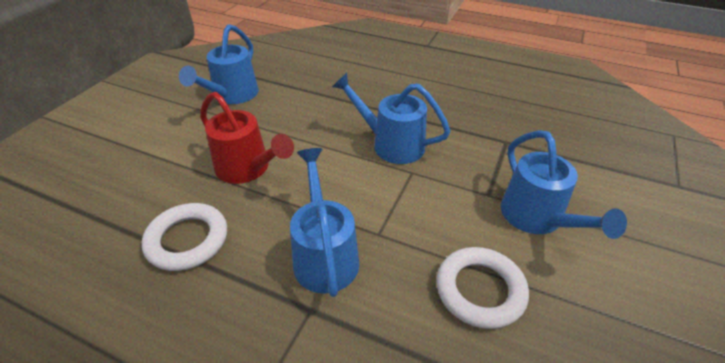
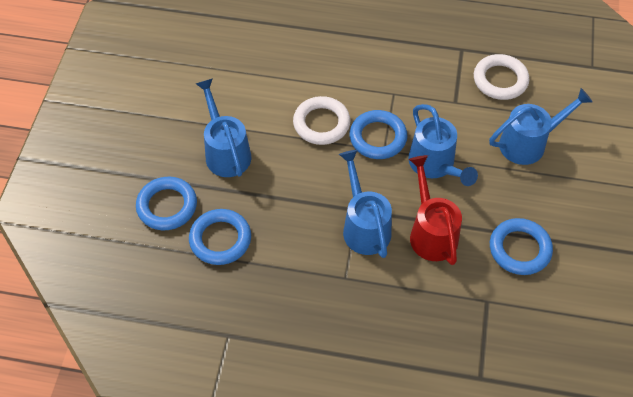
blue ring: 0 -> 4

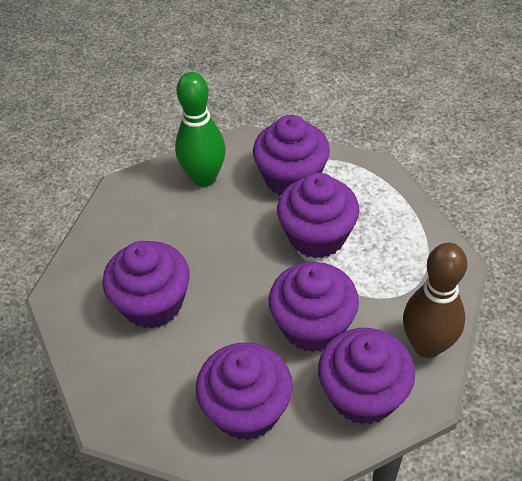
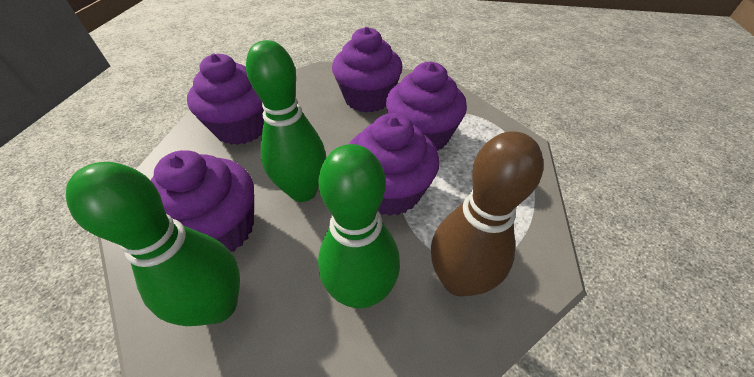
green bowling pin: 1 -> 3
purple cupcake: 6 -> 5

══════════

- [EXERCISE GOAL]
An unchanged copy of the data, images excluded, is all that should be given.

- [SOLUTION FOR THIS EXERCISE]
blue ring: 0 -> 4

green bowling pin: 1 -> 3
purple cupcake: 6 -> 5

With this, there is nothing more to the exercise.